- MATERIAL PROVIDED:
* begin *
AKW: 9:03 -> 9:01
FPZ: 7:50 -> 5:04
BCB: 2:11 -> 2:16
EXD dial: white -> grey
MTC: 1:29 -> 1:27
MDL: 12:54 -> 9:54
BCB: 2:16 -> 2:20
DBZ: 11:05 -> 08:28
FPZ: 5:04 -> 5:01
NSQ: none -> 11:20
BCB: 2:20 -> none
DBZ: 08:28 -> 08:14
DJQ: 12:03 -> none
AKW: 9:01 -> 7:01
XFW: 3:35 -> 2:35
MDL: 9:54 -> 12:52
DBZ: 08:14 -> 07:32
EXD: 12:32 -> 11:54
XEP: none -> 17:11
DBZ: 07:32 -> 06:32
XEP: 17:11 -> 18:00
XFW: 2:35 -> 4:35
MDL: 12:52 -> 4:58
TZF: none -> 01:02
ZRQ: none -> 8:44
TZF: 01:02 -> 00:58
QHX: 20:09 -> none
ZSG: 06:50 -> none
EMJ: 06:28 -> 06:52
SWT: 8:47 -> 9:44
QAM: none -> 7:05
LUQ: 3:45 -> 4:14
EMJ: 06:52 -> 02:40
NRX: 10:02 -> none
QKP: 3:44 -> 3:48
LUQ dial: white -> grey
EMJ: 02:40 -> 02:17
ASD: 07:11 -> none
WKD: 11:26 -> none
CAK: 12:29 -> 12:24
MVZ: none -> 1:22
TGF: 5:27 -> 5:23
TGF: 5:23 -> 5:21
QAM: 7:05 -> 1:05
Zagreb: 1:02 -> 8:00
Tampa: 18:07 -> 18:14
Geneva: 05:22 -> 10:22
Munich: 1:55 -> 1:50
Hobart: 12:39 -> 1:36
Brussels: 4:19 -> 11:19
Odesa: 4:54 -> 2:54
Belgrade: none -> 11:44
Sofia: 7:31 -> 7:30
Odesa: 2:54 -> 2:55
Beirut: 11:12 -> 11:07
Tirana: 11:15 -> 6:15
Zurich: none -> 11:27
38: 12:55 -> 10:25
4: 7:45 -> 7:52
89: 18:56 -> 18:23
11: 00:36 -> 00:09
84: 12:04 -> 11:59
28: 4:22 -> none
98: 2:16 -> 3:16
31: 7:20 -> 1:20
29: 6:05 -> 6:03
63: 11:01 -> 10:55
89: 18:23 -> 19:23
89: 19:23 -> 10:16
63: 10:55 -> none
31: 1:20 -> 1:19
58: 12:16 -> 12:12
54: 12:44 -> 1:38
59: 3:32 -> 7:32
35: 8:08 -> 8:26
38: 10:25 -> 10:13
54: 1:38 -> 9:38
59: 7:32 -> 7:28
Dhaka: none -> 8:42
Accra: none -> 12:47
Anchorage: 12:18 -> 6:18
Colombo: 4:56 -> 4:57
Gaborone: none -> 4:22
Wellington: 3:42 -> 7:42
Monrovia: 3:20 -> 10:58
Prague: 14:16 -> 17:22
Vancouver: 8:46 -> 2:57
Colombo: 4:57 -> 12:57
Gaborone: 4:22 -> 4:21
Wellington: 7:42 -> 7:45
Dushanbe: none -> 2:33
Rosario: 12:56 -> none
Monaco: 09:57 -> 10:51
* end *
- PROBLEM: Copy out every line of the data above, character for character, with nothing changed or left out.

- PROBLEM SOLUTION:
AKW: 9:03 -> 9:01
FPZ: 7:50 -> 5:04
BCB: 2:11 -> 2:16
EXD dial: white -> grey
MTC: 1:29 -> 1:27
MDL: 12:54 -> 9:54
BCB: 2:16 -> 2:20
DBZ: 11:05 -> 08:28
FPZ: 5:04 -> 5:01
NSQ: none -> 11:20
BCB: 2:20 -> none
DBZ: 08:28 -> 08:14
DJQ: 12:03 -> none
AKW: 9:01 -> 7:01
XFW: 3:35 -> 2:35
MDL: 9:54 -> 12:52
DBZ: 08:14 -> 07:32
EXD: 12:32 -> 11:54
XEP: none -> 17:11
DBZ: 07:32 -> 06:32
XEP: 17:11 -> 18:00
XFW: 2:35 -> 4:35
MDL: 12:52 -> 4:58
TZF: none -> 01:02
ZRQ: none -> 8:44
TZF: 01:02 -> 00:58
QHX: 20:09 -> none
ZSG: 06:50 -> none
EMJ: 06:28 -> 06:52
SWT: 8:47 -> 9:44
QAM: none -> 7:05
LUQ: 3:45 -> 4:14
EMJ: 06:52 -> 02:40
NRX: 10:02 -> none
QKP: 3:44 -> 3:48
LUQ dial: white -> grey
EMJ: 02:40 -> 02:17
ASD: 07:11 -> none
WKD: 11:26 -> none
CAK: 12:29 -> 12:24
MVZ: none -> 1:22
TGF: 5:27 -> 5:23
TGF: 5:23 -> 5:21
QAM: 7:05 -> 1:05
Zagreb: 1:02 -> 8:00
Tampa: 18:07 -> 18:14
Geneva: 05:22 -> 10:22
Munich: 1:55 -> 1:50
Hobart: 12:39 -> 1:36
Brussels: 4:19 -> 11:19
Odesa: 4:54 -> 2:54
Belgrade: none -> 11:44
Sofia: 7:31 -> 7:30
Odesa: 2:54 -> 2:55
Beirut: 11:12 -> 11:07
Tirana: 11:15 -> 6:15
Zurich: none -> 11:27
38: 12:55 -> 10:25
4: 7:45 -> 7:52
89: 18:56 -> 18:23
11: 00:36 -> 00:09
84: 12:04 -> 11:59
28: 4:22 -> none
98: 2:16 -> 3:16
31: 7:20 -> 1:20
29: 6:05 -> 6:03
63: 11:01 -> 10:55
89: 18:23 -> 19:23
89: 19:23 -> 10:16
63: 10:55 -> none
31: 1:20 -> 1:19
58: 12:16 -> 12:12
54: 12:44 -> 1:38
59: 3:32 -> 7:32
35: 8:08 -> 8:26
38: 10:25 -> 10:13
54: 1:38 -> 9:38
59: 7:32 -> 7:28
Dhaka: none -> 8:42
Accra: none -> 12:47
Anchorage: 12:18 -> 6:18
Colombo: 4:56 -> 4:57
Gaborone: none -> 4:22
Wellington: 3:42 -> 7:42
Monrovia: 3:20 -> 10:58
Prague: 14:16 -> 17:22
Vancouver: 8:46 -> 2:57
Colombo: 4:57 -> 12:57
Gaborone: 4:22 -> 4:21
Wellington: 7:42 -> 7:45
Dushanbe: none -> 2:33
Rosario: 12:56 -> none
Monaco: 09:57 -> 10:51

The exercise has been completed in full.